Give the records again exactly as written. Leave out the pictures.

_____

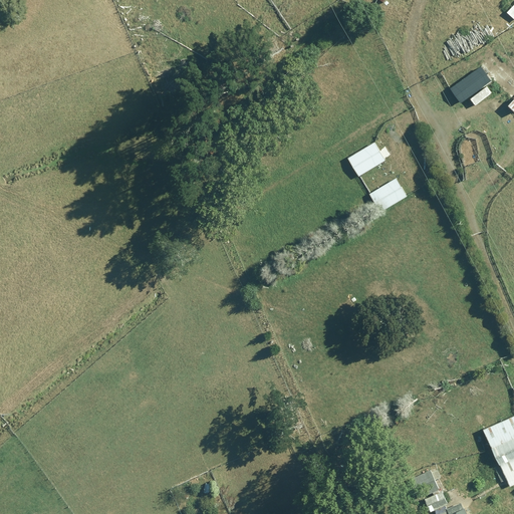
[(450,91),(462,103),(489,78),(511,101),(506,105),(513,112),(513,111),(513,73),(501,60),(486,74),(477,65),(450,91)]
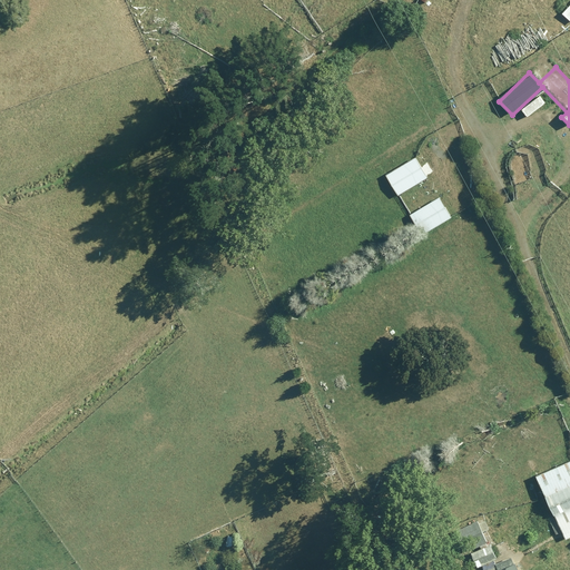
[(426,178),(415,157),(385,175),(397,196),(426,178)]
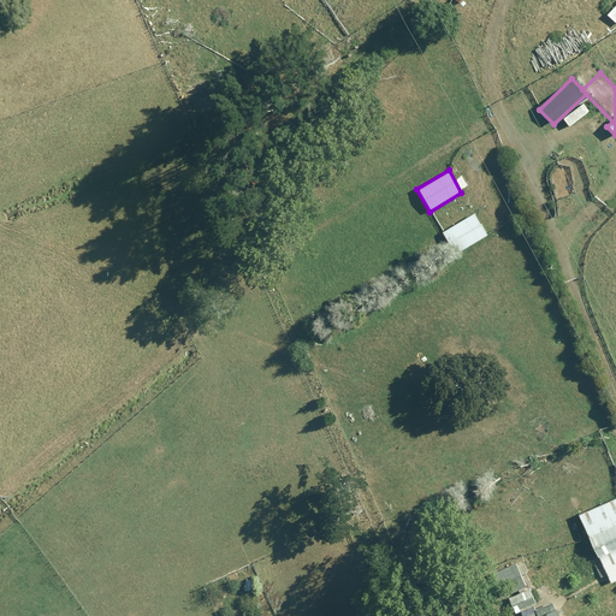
[(456,253),(486,235),(473,213),(443,231),(456,253)]
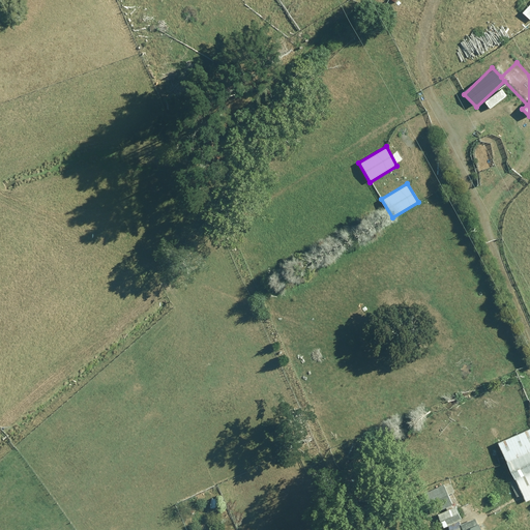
[(529,427),(497,441),(524,500),(529,497),(529,427)]
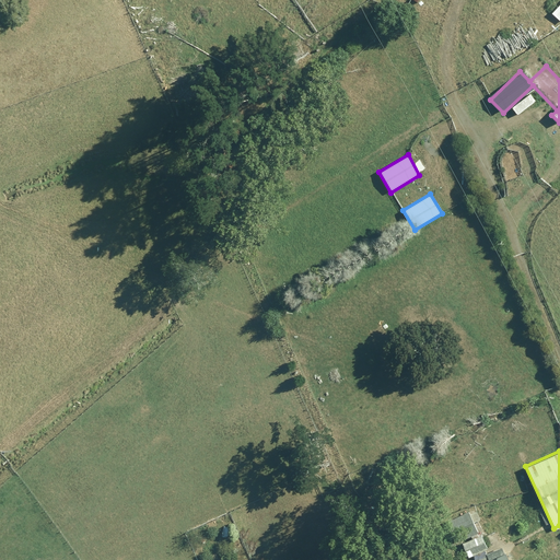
[(473,555),(474,559),(508,559),(504,549),(502,550),(500,547),(485,552),(483,549),(487,548),(481,534),(478,535),(473,522),(479,520),(475,511),(469,513),(468,511),(446,520),(455,543),(469,536),(470,538),(459,544),(466,558),(473,555)]
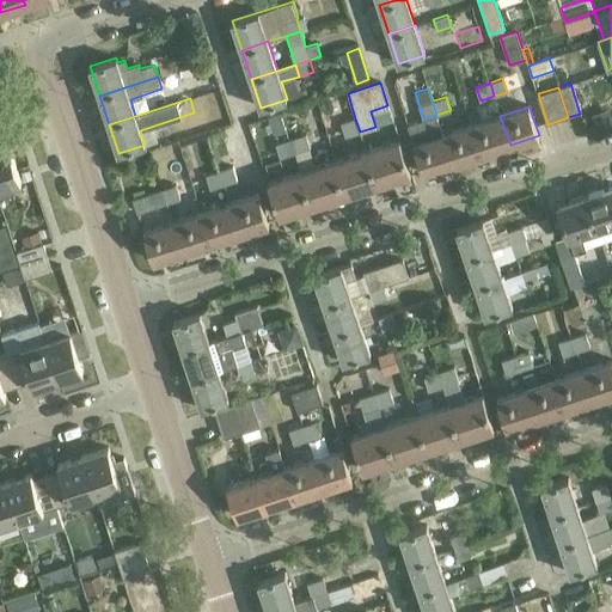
[(481,154),(510,145),(500,116),(471,124),(481,154)]
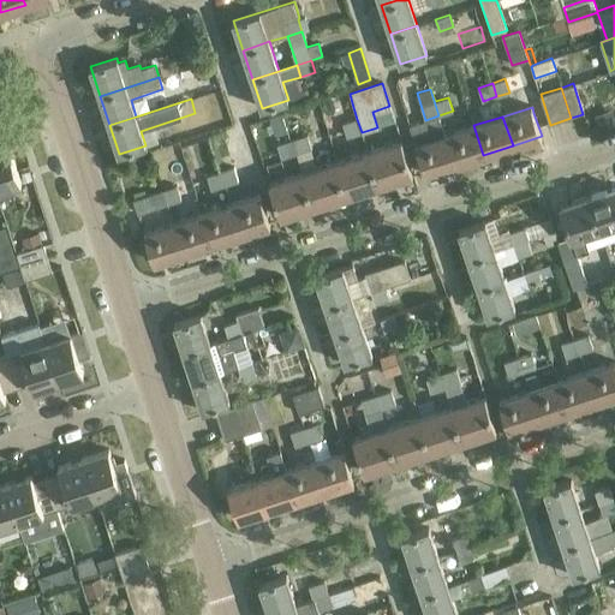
[(357,119),(342,124),(346,137),(362,132),(357,119)]
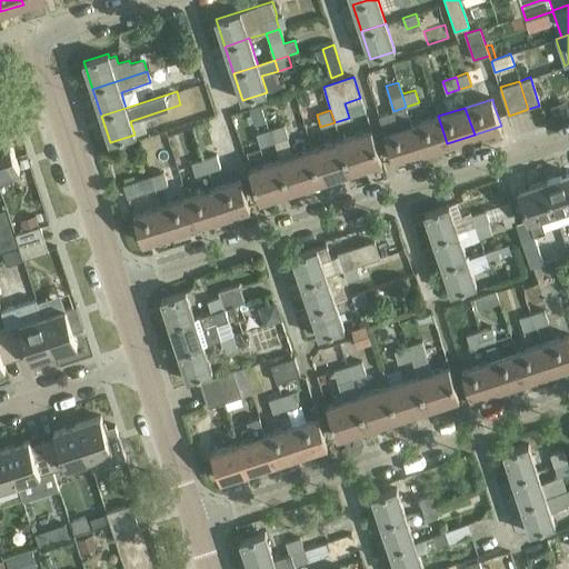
[(420,152),(447,143),(438,116),(411,125),(420,152)]
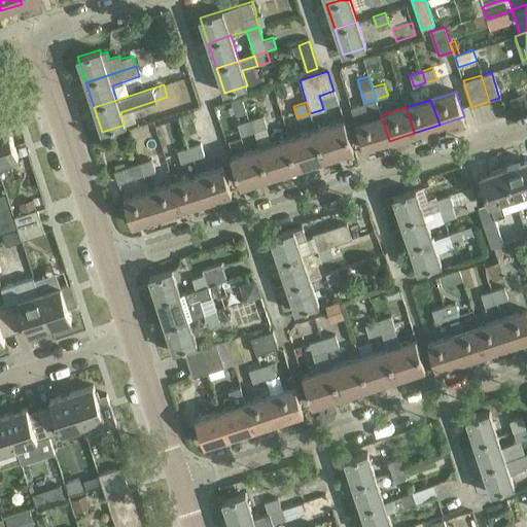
[(251,132),(267,127),(262,115),(247,120),(251,132)]
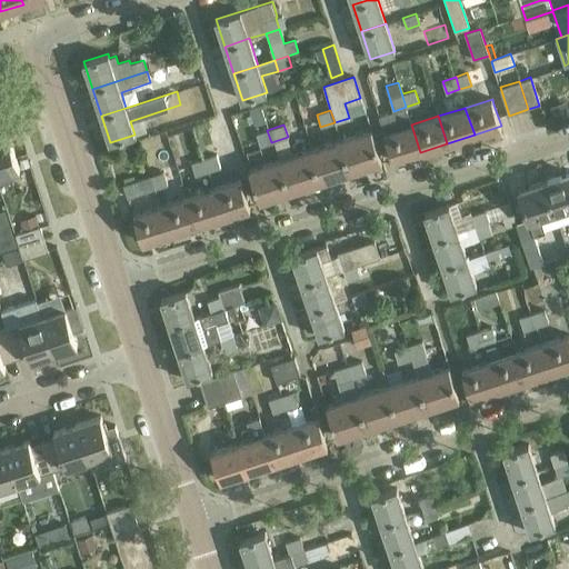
[(393,161),(420,152),(411,125),(385,133),(393,161)]
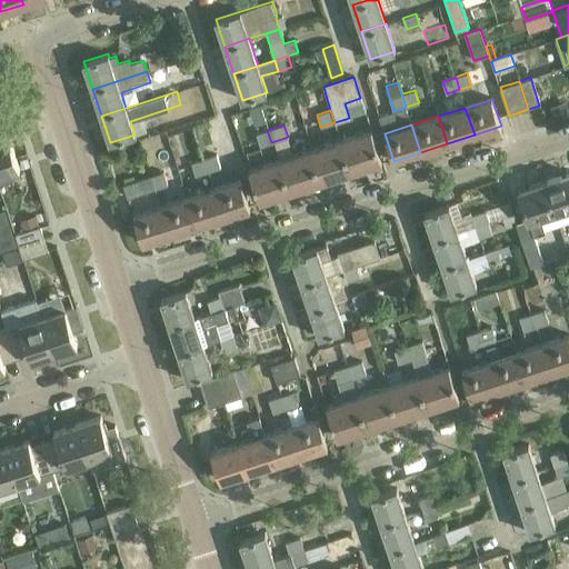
[(381,161),(375,140),(371,129),(340,139),(350,171),(381,161)]
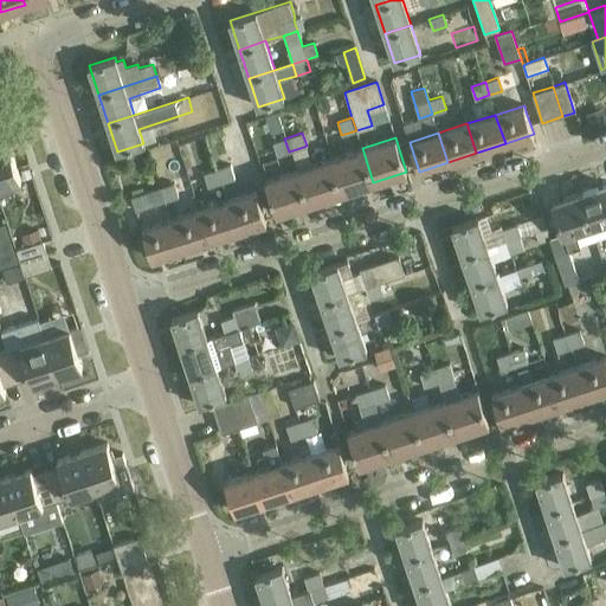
[(277,155),(289,152),(284,139),(274,142),(277,155)]
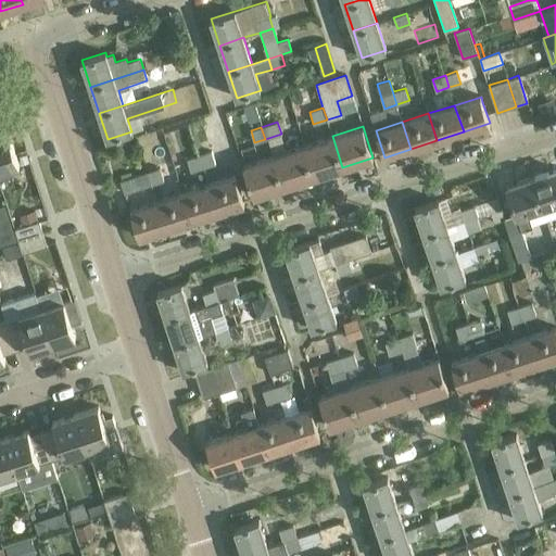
[(0,171),(20,165),(8,130),(0,133),(0,171)]
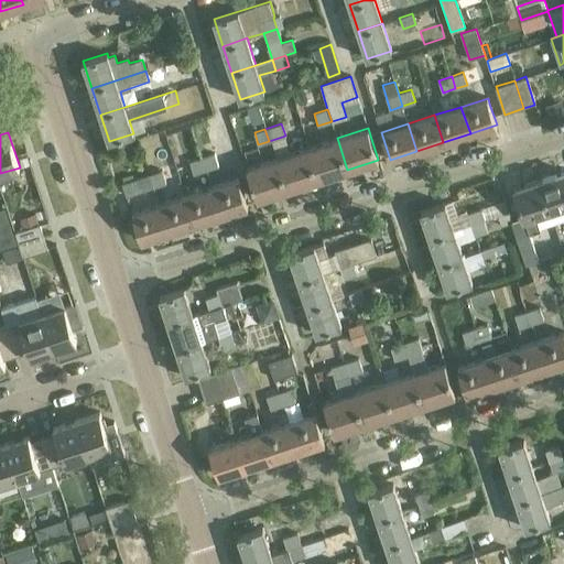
[(347,170),(337,138),(305,149),(316,180),(347,170)]
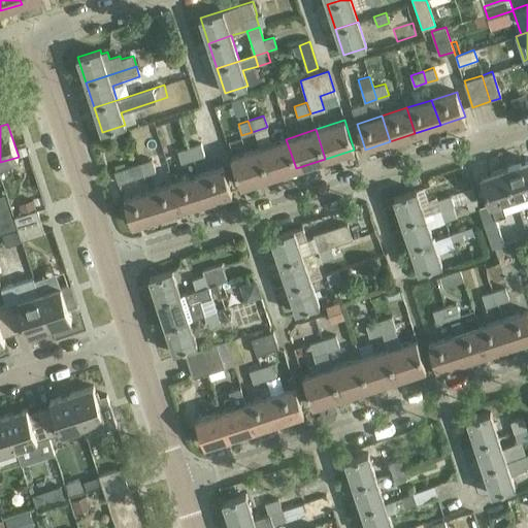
[(197,133),(187,137),(193,158),(218,151),(215,139),(200,143),(197,133)]
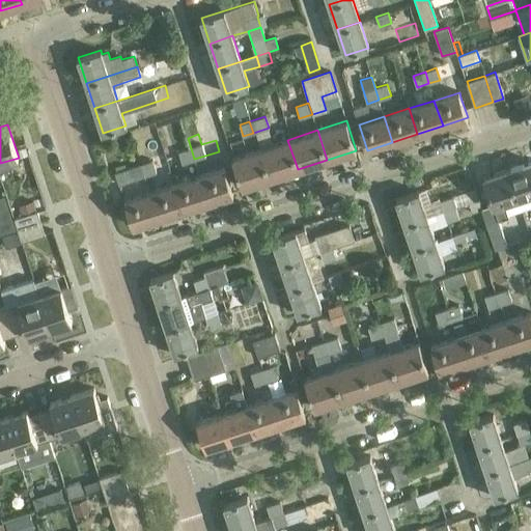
[(182,163),(194,159),(188,138),(187,138),(190,148),(178,151),(182,163)]
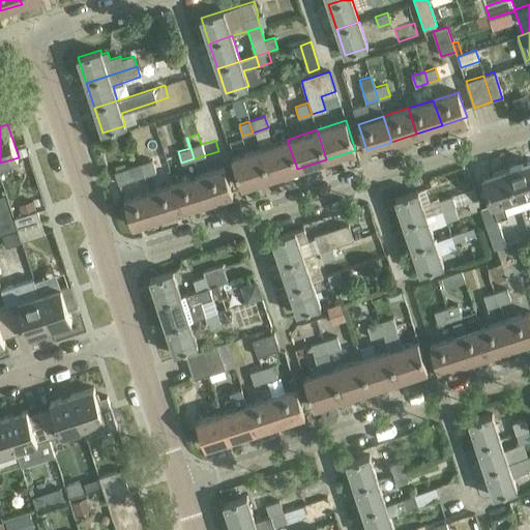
[(267,178),(297,169),(287,140),(258,149),(267,178)]
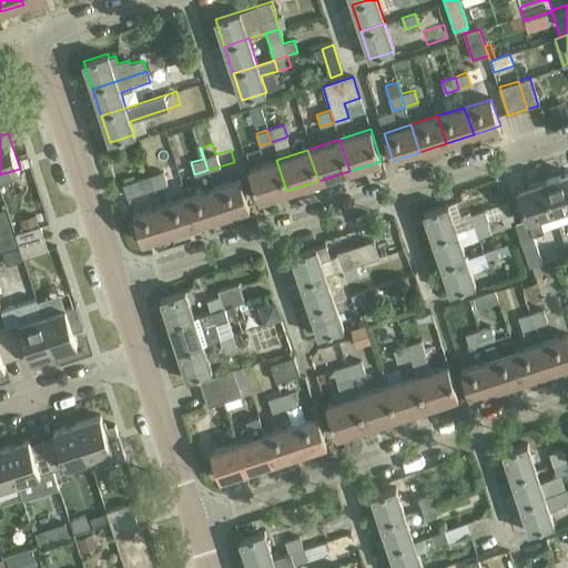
[(27,158),(20,160),(22,168),(30,165),(27,158)]
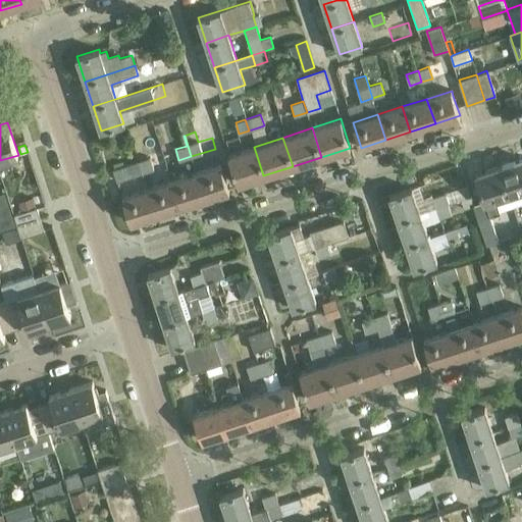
[(238,184),(263,175),(254,147),(228,155),(238,184)]
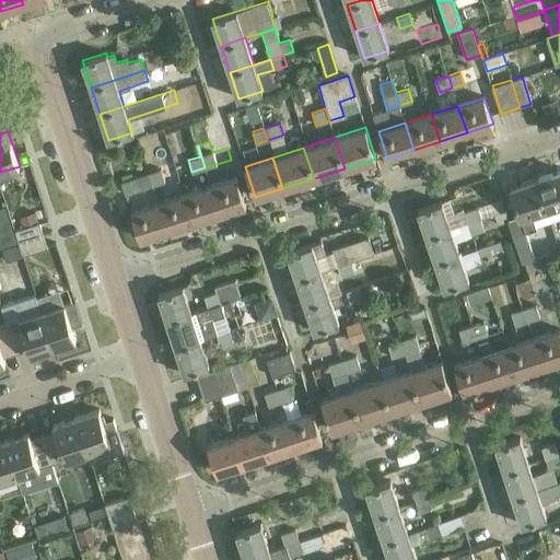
[(148,173),(152,185),(165,182),(161,168),(148,173)]
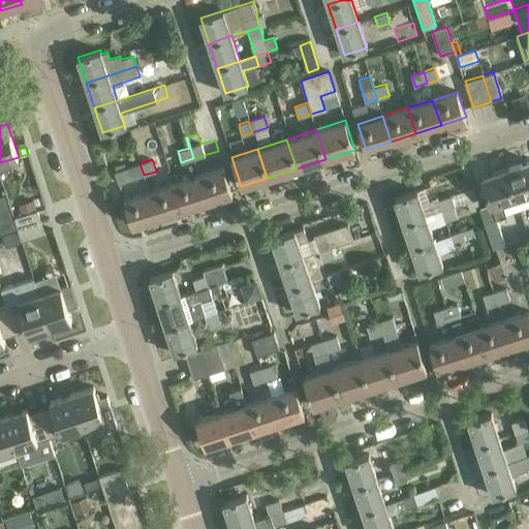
[(528,161),(506,168),(516,198),(527,195),(528,201),(528,161)]
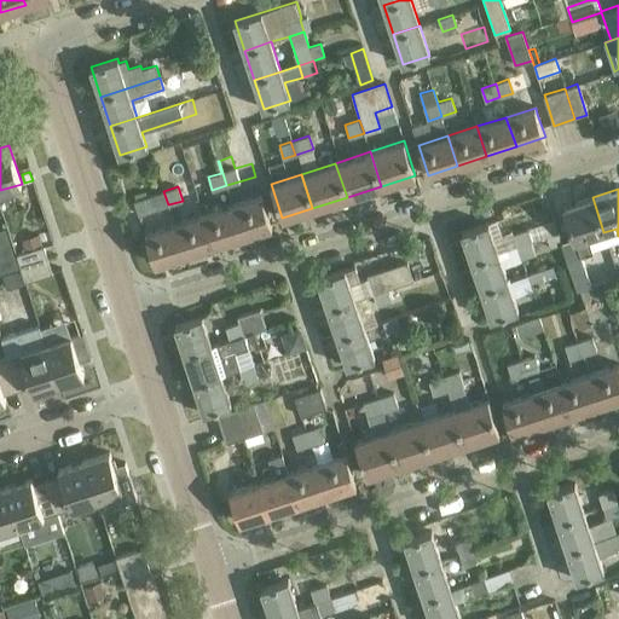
[(139,214),(168,204),(163,191),(134,201),(139,214)]
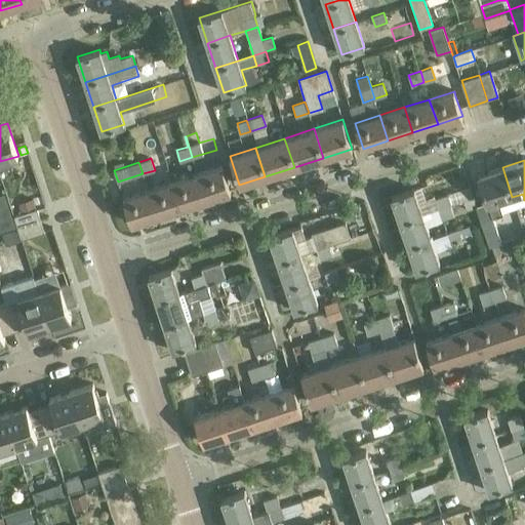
[(206,200),(230,192),(231,192),(223,165),(198,173),(206,200)]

_____

▶ TASK RESULT:
[(450,91),(462,103),(489,78),(511,101),(506,105),(513,112),(513,111),(513,73),(501,60),(486,74),(477,65),(450,91)]
[(426,178),(415,157),(385,175),(397,196),(426,178)]
[(456,253),(486,235),(473,213),(443,231),(456,253)]
[(529,427),(497,441),(524,500),(529,497),(529,427)]
[(473,555),(474,559),(508,559),(504,549),(502,550),(500,547),(485,552),(483,549),(487,548),(481,534),(478,535),(473,522),(479,520),(475,511),(469,513),(468,511),(446,520),(455,543),(469,536),(470,538),(459,544),(466,558),(473,555)]
[(481,154),(510,145),(500,116),(471,124),(481,154)]
[(357,119),(342,124),(346,137),(362,132),(357,119)]
[(420,152),(447,143),(438,116),(411,125),(420,152)]
[(251,132),(267,127),(262,115),(247,120),(251,132)]
[(393,161),(420,152),(411,125),(385,133),(393,161)]
[(381,161),(375,140),(371,129),(340,139),(350,171),(381,161)]
[(277,155),(289,152),(284,139),(274,142),(277,155)]
[(0,171),(20,165),(8,130),(0,133),(0,171)]
[(347,170),(337,138),(305,149),(316,180),(347,170)]
[(197,133),(187,137),(193,158),(218,151),(215,139),(200,143),(197,133)]
[(182,163),(194,159),(188,138),(187,138),(190,148),(178,151),(182,163)]
[(267,178),(297,169),(287,140),(258,149),(267,178)]
[(27,158),(20,160),(22,168),(30,165),(27,158)]
[(238,184),(263,175),(254,147),(228,155),(238,184)]
[(148,173),(152,185),(165,182),(161,168),(148,173)]
[(528,161),(506,168),(516,198),(527,195),(528,201),(528,161)]
[(139,214),(168,204),(163,191),(134,201),(139,214)]
[(206,200),(230,192),(231,192),(223,165),(198,173),(206,200)]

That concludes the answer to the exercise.